___ GIVEN INFORMATION ___
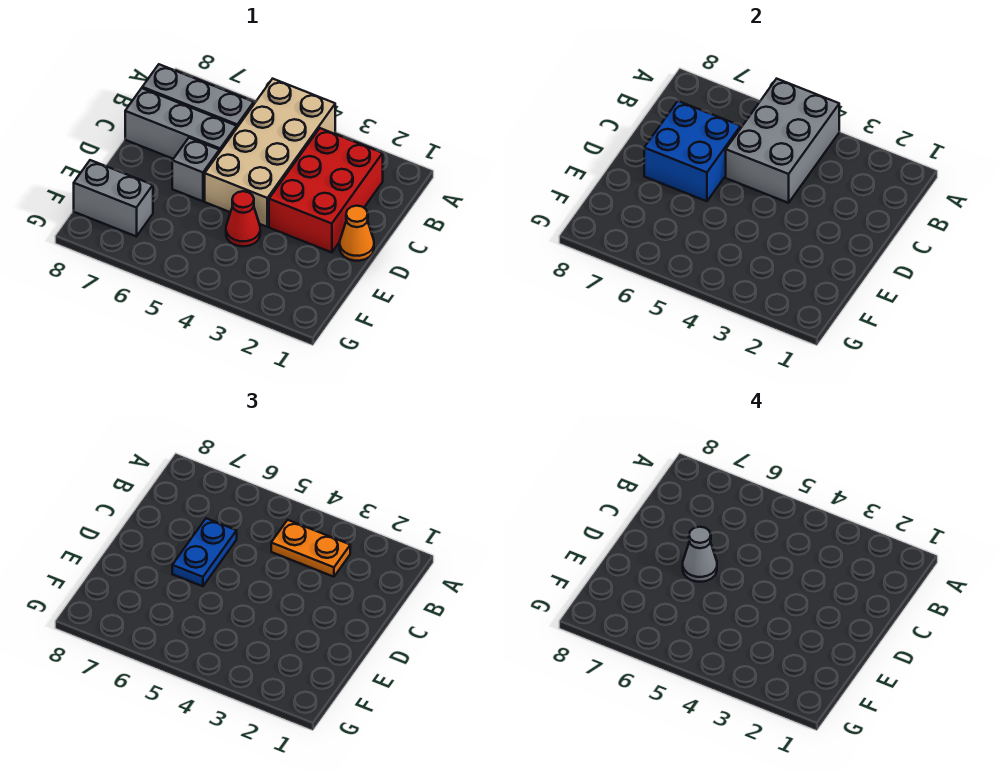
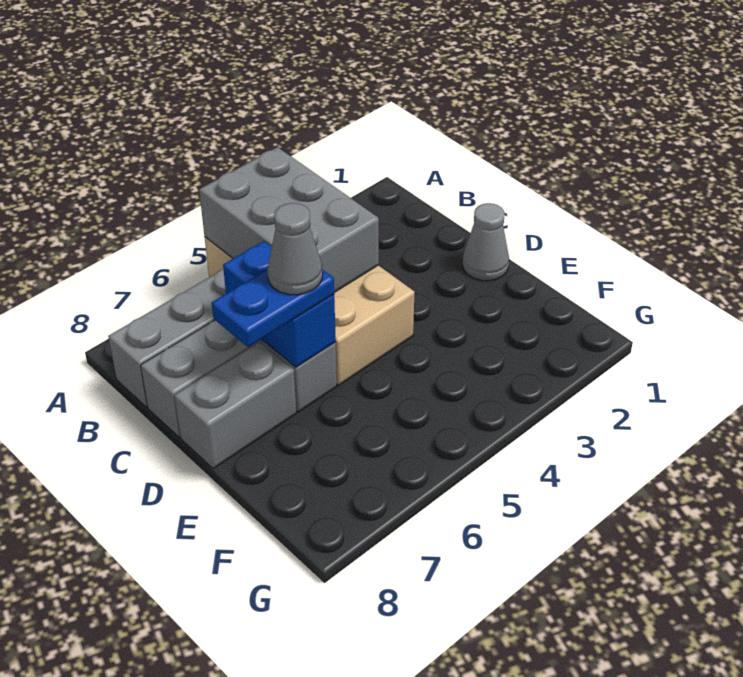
red brick B2:D3 level 1 -> none
orange plate B3:B4 level 3 -> none
blue brick C6:D7 level 2 -> blue brick C6:D6 level 2
blue plate C6:D6 level 3 -> blue plate D6:D7 level 3
orange cone D1 level 1 -> grey cone D1 level 1
red cone E4 level 1 -> none
grey brick F7:F8 level 1 -> grey brick D7:D8 level 1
___
# [EXERCISE PROMPT]
Start at the line containing "red cone E4 level 1 -> none" and return each line up to and including the last line of the material.

# [TASK ANSWER]
red cone E4 level 1 -> none
grey brick F7:F8 level 1 -> grey brick D7:D8 level 1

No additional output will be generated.